▶ Prompt:
At the line containing "U5: 24LC512 -> 24LC64", begin retyping, and continue word for word until the records below run out.

▶ Data for review:
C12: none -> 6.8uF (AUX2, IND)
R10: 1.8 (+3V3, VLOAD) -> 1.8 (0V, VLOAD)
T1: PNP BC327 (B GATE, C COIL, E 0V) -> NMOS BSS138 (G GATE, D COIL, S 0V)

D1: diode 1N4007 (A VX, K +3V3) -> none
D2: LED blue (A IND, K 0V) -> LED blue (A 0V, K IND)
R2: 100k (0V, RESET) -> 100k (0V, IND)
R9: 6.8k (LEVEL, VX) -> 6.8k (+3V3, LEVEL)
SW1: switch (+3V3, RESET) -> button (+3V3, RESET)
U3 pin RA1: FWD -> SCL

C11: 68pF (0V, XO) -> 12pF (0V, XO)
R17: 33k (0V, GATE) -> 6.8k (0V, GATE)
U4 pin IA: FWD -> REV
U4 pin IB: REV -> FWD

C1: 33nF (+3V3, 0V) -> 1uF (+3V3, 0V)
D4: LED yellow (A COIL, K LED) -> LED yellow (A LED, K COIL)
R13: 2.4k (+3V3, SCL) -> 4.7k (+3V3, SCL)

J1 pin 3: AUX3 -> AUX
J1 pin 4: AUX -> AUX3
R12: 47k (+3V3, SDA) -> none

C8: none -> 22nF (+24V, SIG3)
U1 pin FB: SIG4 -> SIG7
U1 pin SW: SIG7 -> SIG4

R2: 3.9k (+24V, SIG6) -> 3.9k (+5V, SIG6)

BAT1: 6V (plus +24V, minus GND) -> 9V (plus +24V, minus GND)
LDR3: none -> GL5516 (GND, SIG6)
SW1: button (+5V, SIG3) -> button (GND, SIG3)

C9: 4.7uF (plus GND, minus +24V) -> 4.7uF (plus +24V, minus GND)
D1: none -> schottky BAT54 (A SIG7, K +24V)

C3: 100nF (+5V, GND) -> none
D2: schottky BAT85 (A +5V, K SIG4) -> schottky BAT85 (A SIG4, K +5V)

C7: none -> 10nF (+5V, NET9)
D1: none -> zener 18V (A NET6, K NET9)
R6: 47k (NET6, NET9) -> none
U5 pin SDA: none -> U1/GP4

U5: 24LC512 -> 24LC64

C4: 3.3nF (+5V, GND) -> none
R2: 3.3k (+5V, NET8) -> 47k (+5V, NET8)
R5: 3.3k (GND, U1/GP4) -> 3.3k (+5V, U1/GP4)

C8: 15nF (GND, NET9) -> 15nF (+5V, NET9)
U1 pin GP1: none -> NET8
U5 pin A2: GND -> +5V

▶ Solution for this problem:
U5: 24LC512 -> 24LC64

C4: 3.3nF (+5V, GND) -> none
R2: 3.3k (+5V, NET8) -> 47k (+5V, NET8)
R5: 3.3k (GND, U1/GP4) -> 3.3k (+5V, U1/GP4)

C8: 15nF (GND, NET9) -> 15nF (+5V, NET9)
U1 pin GP1: none -> NET8
U5 pin A2: GND -> +5V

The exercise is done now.